# ACTION ITEM:
The result should consist solely of the line containing "D5: diode 1N4007" and the lines that follow it below, each reproduced exactly, the last line included.

# SUPPLIED ENTRIES:
-*-*-
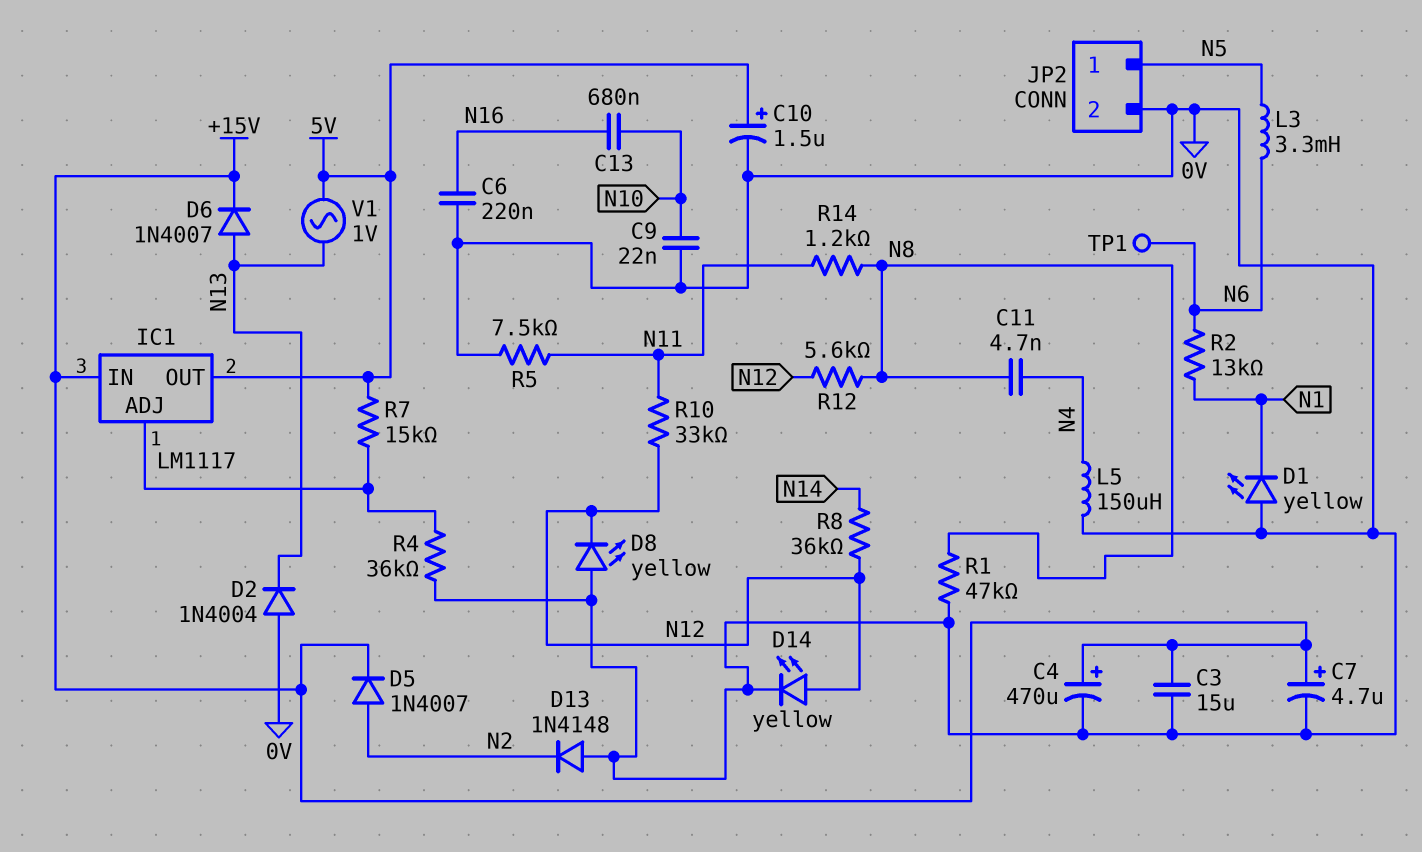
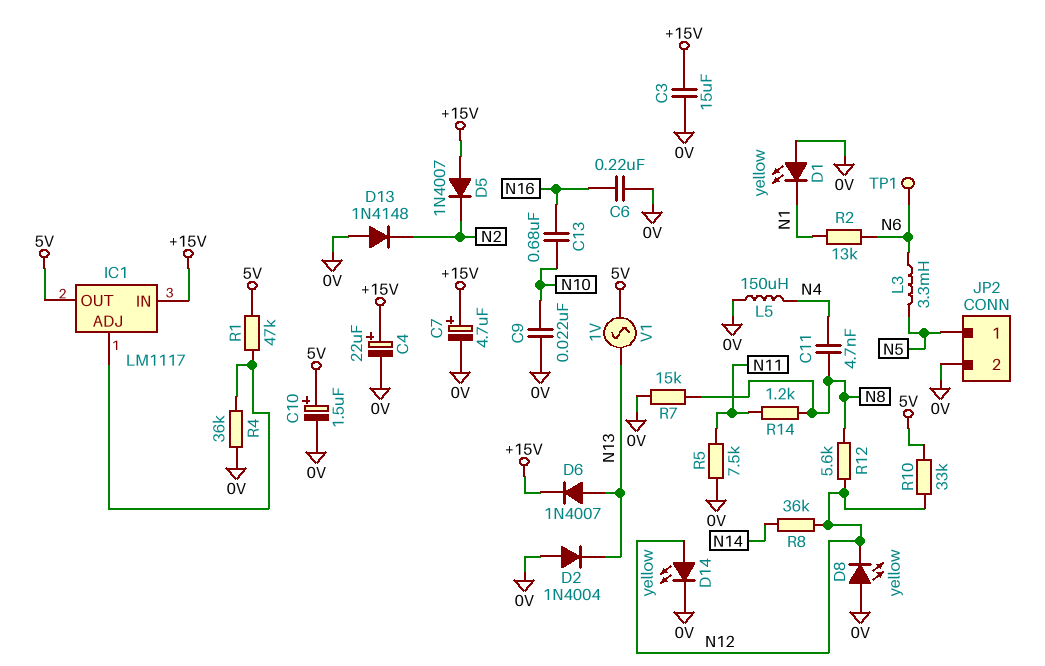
C4: 470uF (plus +15V, minus 0V) -> 22uF (plus +15V, minus 0V)
D5: diode 1N4007 (A N2, K +15V) -> diode 1N4007 (A +15V, K N2)
R1: 47k (0V, N8) -> 47k (5V, IC1/ADJ)
R7: 15k (5V, IC1/ADJ) -> 15k (0V, N8)
R10: 33k (N11, N12) -> 33k (5V, N12)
-*-*-
# EXERCISE RESPONSE:
D5: diode 1N4007 (A N2, K +15V) -> diode 1N4007 (A +15V, K N2)
R1: 47k (0V, N8) -> 47k (5V, IC1/ADJ)
R7: 15k (5V, IC1/ADJ) -> 15k (0V, N8)
R10: 33k (N11, N12) -> 33k (5V, N12)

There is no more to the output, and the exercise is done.